─── INPUT ───

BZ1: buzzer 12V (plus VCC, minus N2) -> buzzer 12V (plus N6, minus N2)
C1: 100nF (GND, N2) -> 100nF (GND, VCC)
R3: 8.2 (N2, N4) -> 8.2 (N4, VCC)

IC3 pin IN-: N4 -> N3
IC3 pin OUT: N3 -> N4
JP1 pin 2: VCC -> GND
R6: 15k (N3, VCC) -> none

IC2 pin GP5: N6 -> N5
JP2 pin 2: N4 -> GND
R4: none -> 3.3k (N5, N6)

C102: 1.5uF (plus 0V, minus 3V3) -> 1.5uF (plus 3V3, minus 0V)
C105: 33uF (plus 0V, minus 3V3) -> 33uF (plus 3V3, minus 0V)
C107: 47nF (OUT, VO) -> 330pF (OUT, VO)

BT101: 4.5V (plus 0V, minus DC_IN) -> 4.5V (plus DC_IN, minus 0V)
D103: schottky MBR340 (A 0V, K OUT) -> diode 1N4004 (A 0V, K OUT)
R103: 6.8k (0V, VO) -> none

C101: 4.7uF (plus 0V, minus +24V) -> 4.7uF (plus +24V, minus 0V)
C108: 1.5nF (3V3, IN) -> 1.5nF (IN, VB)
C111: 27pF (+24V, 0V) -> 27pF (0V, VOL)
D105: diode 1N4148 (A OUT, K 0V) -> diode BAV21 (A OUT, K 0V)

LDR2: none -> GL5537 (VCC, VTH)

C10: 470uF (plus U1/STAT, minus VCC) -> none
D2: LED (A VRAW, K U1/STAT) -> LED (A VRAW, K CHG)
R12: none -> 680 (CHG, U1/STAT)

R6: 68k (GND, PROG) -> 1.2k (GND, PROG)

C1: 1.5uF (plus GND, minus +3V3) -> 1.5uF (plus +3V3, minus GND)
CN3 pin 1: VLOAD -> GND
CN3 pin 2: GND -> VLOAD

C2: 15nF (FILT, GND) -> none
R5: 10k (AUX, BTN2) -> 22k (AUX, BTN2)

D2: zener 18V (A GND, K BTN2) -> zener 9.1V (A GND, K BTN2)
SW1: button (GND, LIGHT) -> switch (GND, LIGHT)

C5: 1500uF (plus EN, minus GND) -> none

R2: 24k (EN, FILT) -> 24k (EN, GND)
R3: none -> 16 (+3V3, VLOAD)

───

GOAL OF THE EXERCISE: Return all the data exactly as given.

SOLUTION TO THE PROBLEM:
BZ1: buzzer 12V (plus VCC, minus N2) -> buzzer 12V (plus N6, minus N2)
C1: 100nF (GND, N2) -> 100nF (GND, VCC)
R3: 8.2 (N2, N4) -> 8.2 (N4, VCC)

IC3 pin IN-: N4 -> N3
IC3 pin OUT: N3 -> N4
JP1 pin 2: VCC -> GND
R6: 15k (N3, VCC) -> none

IC2 pin GP5: N6 -> N5
JP2 pin 2: N4 -> GND
R4: none -> 3.3k (N5, N6)

C102: 1.5uF (plus 0V, minus 3V3) -> 1.5uF (plus 3V3, minus 0V)
C105: 33uF (plus 0V, minus 3V3) -> 33uF (plus 3V3, minus 0V)
C107: 47nF (OUT, VO) -> 330pF (OUT, VO)

BT101: 4.5V (plus 0V, minus DC_IN) -> 4.5V (plus DC_IN, minus 0V)
D103: schottky MBR340 (A 0V, K OUT) -> diode 1N4004 (A 0V, K OUT)
R103: 6.8k (0V, VO) -> none

C101: 4.7uF (plus 0V, minus +24V) -> 4.7uF (plus +24V, minus 0V)
C108: 1.5nF (3V3, IN) -> 1.5nF (IN, VB)
C111: 27pF (+24V, 0V) -> 27pF (0V, VOL)
D105: diode 1N4148 (A OUT, K 0V) -> diode BAV21 (A OUT, K 0V)

LDR2: none -> GL5537 (VCC, VTH)

C10: 470uF (plus U1/STAT, minus VCC) -> none
D2: LED (A VRAW, K U1/STAT) -> LED (A VRAW, K CHG)
R12: none -> 680 (CHG, U1/STAT)

R6: 68k (GND, PROG) -> 1.2k (GND, PROG)

C1: 1.5uF (plus GND, minus +3V3) -> 1.5uF (plus +3V3, minus GND)
CN3 pin 1: VLOAD -> GND
CN3 pin 2: GND -> VLOAD

C2: 15nF (FILT, GND) -> none
R5: 10k (AUX, BTN2) -> 22k (AUX, BTN2)

D2: zener 18V (A GND, K BTN2) -> zener 9.1V (A GND, K BTN2)
SW1: button (GND, LIGHT) -> switch (GND, LIGHT)

C5: 1500uF (plus EN, minus GND) -> none

R2: 24k (EN, FILT) -> 24k (EN, GND)
R3: none -> 16 (+3V3, VLOAD)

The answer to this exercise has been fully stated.